*WORK ORDER*
Below this line is a set of entries; quote exactly the lines from the line that contains "after: taśma klejąca (czerwony)" to the line that contains "pos2: [146, 180, 227, 283]", both lines included.

*EXTRACTED MATERIAL*
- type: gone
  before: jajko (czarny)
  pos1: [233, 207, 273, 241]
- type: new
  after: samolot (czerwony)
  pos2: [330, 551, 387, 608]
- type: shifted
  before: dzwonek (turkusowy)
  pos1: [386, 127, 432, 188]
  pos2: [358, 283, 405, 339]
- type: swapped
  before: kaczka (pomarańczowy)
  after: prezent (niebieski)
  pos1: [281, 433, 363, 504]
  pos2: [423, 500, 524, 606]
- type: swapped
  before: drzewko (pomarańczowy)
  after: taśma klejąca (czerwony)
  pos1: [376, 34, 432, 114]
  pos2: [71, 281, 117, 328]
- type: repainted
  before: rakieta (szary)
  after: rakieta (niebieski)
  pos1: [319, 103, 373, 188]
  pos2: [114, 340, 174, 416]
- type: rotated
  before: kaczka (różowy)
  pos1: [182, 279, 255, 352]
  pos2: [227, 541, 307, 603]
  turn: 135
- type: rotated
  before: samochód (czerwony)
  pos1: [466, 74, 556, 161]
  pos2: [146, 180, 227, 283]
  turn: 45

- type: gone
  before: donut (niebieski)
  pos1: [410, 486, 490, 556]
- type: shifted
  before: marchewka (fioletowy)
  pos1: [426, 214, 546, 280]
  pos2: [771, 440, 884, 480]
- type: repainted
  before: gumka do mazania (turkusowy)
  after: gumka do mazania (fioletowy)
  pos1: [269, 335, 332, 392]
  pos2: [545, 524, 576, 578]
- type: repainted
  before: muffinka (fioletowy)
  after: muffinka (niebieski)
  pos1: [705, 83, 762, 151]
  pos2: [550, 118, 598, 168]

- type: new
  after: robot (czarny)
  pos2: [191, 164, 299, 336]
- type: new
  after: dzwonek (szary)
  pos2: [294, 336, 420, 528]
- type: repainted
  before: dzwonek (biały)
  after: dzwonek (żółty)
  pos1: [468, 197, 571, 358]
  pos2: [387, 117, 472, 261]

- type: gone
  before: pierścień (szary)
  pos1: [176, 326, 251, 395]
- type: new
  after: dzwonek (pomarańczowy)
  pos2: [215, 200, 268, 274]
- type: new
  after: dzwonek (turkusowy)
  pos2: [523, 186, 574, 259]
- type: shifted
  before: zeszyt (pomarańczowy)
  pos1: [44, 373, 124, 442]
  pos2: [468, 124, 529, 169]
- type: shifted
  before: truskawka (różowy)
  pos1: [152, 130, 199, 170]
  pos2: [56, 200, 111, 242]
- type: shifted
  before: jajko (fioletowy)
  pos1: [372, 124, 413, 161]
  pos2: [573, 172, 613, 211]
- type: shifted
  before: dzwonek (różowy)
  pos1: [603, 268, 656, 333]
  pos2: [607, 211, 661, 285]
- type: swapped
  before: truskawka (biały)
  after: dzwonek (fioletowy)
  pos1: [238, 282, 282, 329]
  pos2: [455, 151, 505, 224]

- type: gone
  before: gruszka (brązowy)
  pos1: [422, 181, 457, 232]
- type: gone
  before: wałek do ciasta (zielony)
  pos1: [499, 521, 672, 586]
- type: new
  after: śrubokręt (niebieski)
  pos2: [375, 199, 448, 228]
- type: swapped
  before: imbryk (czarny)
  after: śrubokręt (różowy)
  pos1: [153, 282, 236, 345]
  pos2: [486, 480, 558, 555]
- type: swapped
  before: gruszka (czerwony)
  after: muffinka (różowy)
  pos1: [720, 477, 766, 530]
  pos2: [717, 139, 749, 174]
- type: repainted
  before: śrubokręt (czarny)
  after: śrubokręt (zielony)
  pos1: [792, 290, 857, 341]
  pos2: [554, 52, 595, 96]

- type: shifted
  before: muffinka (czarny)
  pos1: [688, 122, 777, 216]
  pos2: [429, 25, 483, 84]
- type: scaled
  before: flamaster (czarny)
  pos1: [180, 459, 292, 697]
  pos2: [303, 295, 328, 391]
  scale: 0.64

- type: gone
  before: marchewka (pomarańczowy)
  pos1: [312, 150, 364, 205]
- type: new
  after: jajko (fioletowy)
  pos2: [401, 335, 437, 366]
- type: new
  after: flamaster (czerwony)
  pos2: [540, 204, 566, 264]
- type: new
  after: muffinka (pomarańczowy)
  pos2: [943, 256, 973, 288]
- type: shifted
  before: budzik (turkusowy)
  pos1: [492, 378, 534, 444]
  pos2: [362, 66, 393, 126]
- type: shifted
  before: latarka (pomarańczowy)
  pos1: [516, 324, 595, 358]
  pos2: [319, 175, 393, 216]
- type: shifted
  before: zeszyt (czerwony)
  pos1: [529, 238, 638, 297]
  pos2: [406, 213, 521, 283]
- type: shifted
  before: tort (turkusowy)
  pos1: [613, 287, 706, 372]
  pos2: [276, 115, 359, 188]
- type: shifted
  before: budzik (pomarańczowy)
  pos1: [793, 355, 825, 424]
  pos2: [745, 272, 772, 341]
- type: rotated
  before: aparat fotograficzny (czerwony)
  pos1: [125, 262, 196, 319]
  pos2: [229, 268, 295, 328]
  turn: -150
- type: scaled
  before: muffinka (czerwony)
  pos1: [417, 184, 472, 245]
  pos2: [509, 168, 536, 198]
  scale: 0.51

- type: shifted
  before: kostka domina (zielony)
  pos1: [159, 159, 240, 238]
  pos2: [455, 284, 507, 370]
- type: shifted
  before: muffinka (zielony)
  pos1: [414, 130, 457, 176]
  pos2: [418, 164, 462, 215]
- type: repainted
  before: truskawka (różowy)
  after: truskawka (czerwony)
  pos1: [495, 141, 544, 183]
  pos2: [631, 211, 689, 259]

*YOUR RESPONSE*
  after: taśma klejąca (czerwony)
  pos1: [376, 34, 432, 114]
  pos2: [71, 281, 117, 328]
- type: repainted
  before: rakieta (szary)
  after: rakieta (niebieski)
  pos1: [319, 103, 373, 188]
  pos2: [114, 340, 174, 416]
- type: rotated
  before: kaczka (różowy)
  pos1: [182, 279, 255, 352]
  pos2: [227, 541, 307, 603]
  turn: 135
- type: rotated
  before: samochód (czerwony)
  pos1: [466, 74, 556, 161]
  pos2: [146, 180, 227, 283]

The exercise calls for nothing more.